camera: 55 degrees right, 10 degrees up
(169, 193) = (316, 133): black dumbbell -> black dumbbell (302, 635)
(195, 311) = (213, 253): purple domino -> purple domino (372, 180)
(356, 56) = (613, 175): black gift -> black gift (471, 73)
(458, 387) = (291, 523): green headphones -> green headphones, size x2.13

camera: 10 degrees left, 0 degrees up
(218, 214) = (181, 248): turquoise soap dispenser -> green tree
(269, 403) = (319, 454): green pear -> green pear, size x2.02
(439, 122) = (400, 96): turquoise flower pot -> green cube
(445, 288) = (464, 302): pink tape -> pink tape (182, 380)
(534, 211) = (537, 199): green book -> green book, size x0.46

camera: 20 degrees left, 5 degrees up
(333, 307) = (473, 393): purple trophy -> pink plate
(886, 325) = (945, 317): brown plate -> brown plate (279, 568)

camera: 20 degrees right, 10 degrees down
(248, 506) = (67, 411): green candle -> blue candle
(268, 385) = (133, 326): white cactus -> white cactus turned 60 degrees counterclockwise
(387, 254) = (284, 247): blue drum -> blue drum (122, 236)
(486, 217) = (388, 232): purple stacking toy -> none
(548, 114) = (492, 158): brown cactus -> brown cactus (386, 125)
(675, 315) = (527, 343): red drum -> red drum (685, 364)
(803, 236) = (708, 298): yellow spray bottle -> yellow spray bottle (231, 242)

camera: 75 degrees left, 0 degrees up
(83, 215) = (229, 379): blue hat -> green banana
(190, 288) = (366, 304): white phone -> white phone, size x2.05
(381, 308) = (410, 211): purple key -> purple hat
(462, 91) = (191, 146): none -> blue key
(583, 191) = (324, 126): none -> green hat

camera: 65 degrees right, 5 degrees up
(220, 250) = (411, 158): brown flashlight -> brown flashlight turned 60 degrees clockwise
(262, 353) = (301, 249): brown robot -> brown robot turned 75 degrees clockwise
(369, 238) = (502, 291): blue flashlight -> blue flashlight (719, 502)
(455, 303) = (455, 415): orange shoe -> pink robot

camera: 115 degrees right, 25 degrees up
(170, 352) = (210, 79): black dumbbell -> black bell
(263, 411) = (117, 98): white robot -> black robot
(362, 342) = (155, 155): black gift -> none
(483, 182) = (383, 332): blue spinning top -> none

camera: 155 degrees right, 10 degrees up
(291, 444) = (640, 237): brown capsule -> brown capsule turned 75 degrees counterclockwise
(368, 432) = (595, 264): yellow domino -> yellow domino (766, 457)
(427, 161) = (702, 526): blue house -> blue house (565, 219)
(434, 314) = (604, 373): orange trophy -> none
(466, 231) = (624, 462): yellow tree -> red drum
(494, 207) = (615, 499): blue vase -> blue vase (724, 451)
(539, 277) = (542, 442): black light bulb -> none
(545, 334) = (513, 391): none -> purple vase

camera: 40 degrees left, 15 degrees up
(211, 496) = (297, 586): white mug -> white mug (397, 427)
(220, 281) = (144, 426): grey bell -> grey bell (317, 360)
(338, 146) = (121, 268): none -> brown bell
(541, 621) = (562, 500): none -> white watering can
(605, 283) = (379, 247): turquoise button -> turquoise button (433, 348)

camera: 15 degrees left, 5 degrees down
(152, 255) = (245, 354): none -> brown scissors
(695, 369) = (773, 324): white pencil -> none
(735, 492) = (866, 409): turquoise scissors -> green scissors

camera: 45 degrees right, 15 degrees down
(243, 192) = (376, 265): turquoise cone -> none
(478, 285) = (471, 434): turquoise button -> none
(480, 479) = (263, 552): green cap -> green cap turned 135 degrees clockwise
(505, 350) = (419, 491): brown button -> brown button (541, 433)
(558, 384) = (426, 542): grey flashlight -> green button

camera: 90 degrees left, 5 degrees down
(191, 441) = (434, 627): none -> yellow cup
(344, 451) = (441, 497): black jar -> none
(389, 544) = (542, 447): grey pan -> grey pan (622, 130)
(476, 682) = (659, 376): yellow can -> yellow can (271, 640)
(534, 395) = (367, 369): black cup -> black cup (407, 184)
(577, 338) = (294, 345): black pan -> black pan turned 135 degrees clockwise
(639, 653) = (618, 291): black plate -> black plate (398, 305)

● **Directions**: In the listing above, find the line with "(458, 387) = (291, 523): green" and the line with "(248, 506) = (67, 411): green", then print exactly those two lines and every line between them, and nothing more.

● **Solution to this exercise**:
(458, 387) = (291, 523): green headphones -> green headphones, size x2.13

camera: 10 degrees left, 0 degrees up
(218, 214) = (181, 248): turquoise soap dispenser -> green tree
(269, 403) = (319, 454): green pear -> green pear, size x2.02
(439, 122) = (400, 96): turquoise flower pot -> green cube
(445, 288) = (464, 302): pink tape -> pink tape (182, 380)
(534, 211) = (537, 199): green book -> green book, size x0.46

camera: 20 degrees left, 5 degrees up
(333, 307) = (473, 393): purple trophy -> pink plate
(886, 325) = (945, 317): brown plate -> brown plate (279, 568)

camera: 20 degrees right, 10 degrees down
(248, 506) = (67, 411): green candle -> blue candle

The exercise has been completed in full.